## Problem to solve
No pictures go in the copy; everything else in the records below must be output exactly.
-=-=-
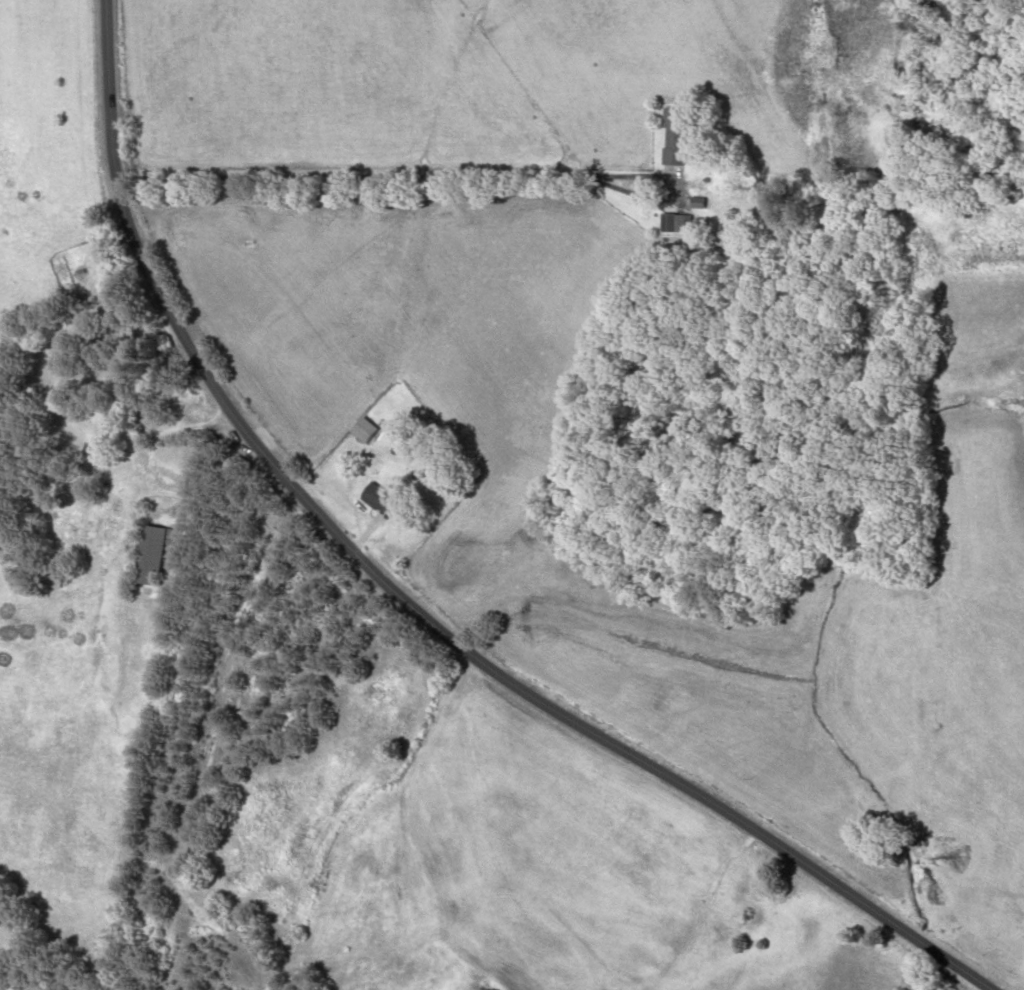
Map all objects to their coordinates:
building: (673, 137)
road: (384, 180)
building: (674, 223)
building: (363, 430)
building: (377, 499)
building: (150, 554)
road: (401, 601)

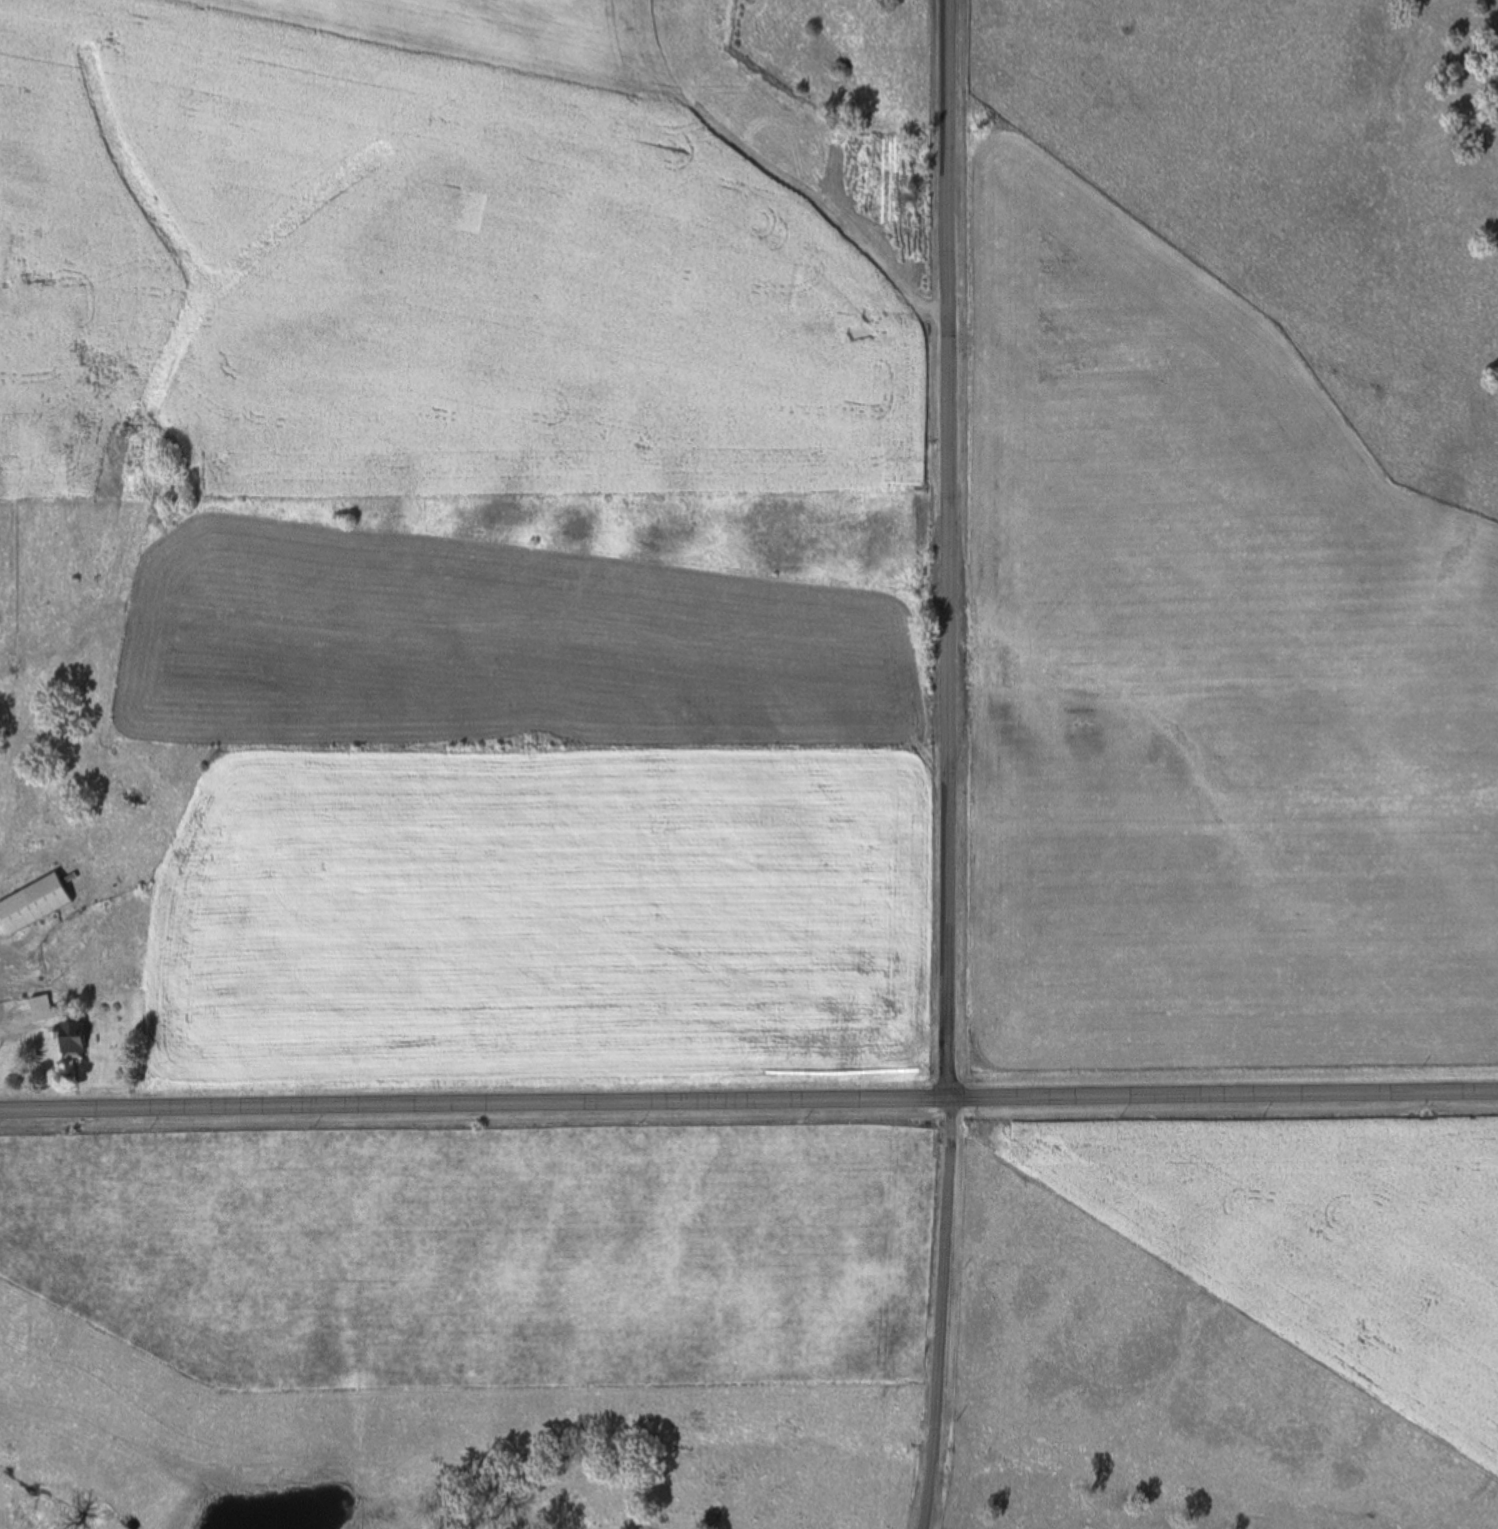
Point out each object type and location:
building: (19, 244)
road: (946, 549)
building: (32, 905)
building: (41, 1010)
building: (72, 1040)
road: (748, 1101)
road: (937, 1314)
-=-=-
## Written answer
Map all objects to their coordinates:
building: (673, 137)
road: (384, 180)
building: (674, 223)
building: (363, 430)
building: (377, 499)
building: (150, 554)
road: (401, 601)

Point out each object type and location:
building: (19, 244)
road: (946, 549)
building: (32, 905)
building: (41, 1010)
building: (72, 1040)
road: (748, 1101)
road: (937, 1314)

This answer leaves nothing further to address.